** What you should do **
The span to repeat in the listing below runs from the line containing "IC101 pin VDD: DGND -> VIN" to the line containing "R108: 6.8k (3V3, VI) -> 6.8k (3V3, VIN)", inclusive. Repeat it exactly, and only it.

** Data for this task **
>>>>

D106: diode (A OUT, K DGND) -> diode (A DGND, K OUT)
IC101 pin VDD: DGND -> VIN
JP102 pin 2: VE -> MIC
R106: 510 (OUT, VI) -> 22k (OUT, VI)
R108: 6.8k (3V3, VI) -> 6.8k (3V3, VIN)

<<<<
>>>>

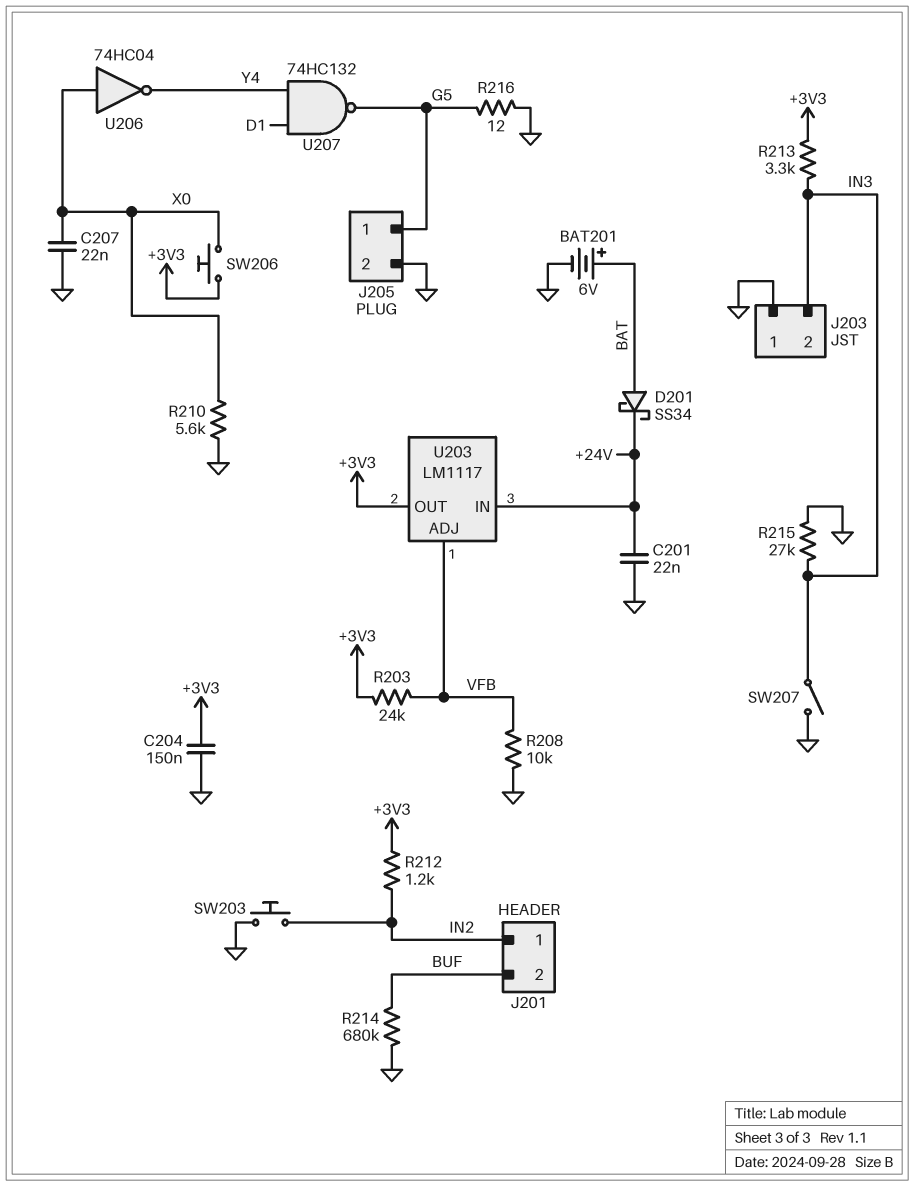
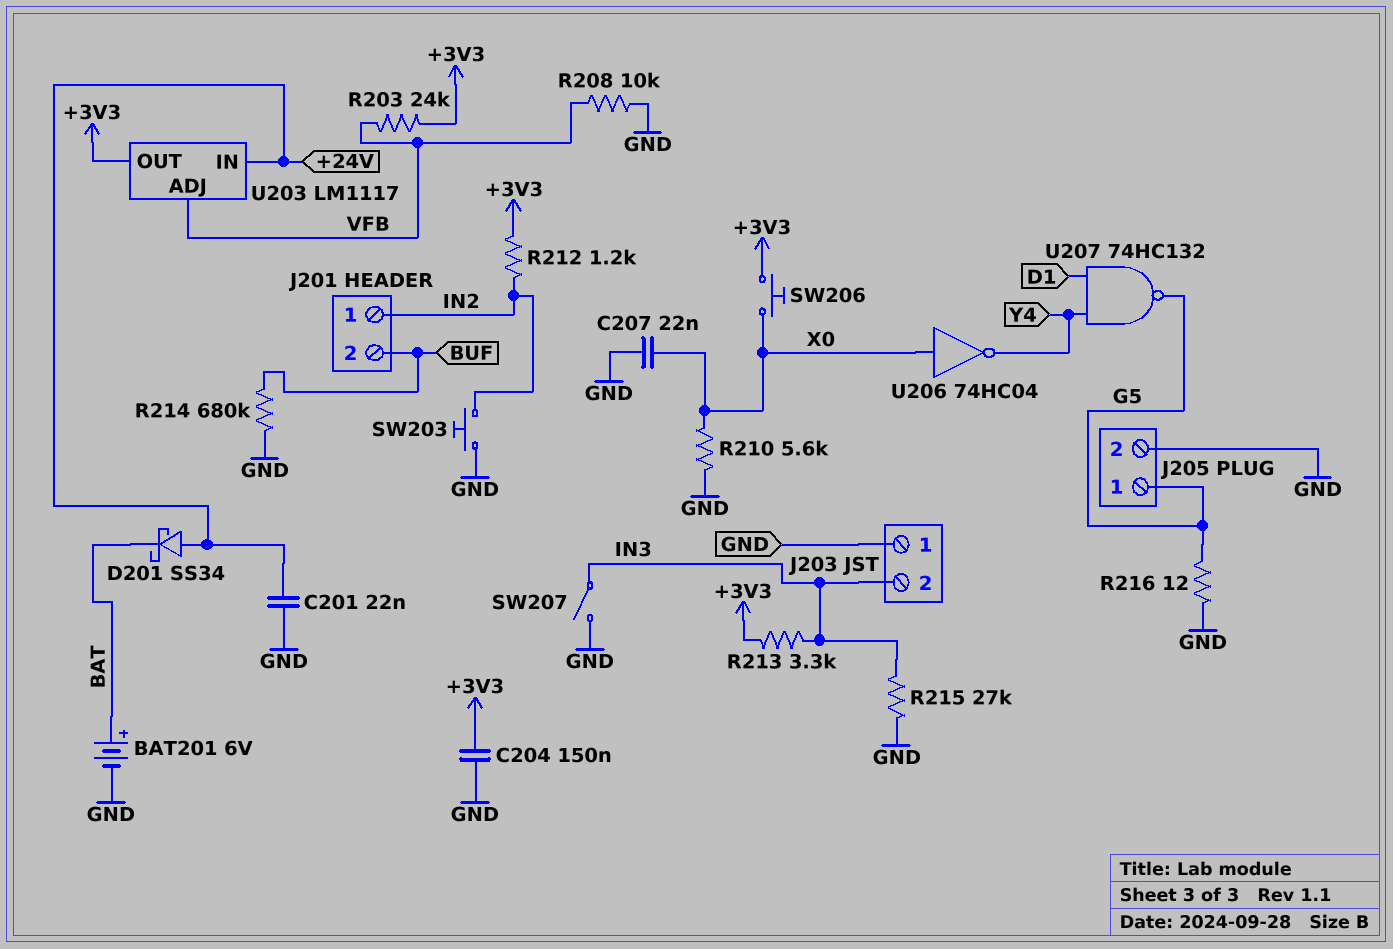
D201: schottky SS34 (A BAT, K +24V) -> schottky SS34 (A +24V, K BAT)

<<<<
>>>>

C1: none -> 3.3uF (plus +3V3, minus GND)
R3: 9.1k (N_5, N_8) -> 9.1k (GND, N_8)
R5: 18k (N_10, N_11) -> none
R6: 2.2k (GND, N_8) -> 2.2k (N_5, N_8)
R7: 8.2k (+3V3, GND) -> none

<<<<

** Result of the exercise **
IC101 pin VDD: DGND -> VIN
JP102 pin 2: VE -> MIC
R106: 510 (OUT, VI) -> 22k (OUT, VI)
R108: 6.8k (3V3, VI) -> 6.8k (3V3, VIN)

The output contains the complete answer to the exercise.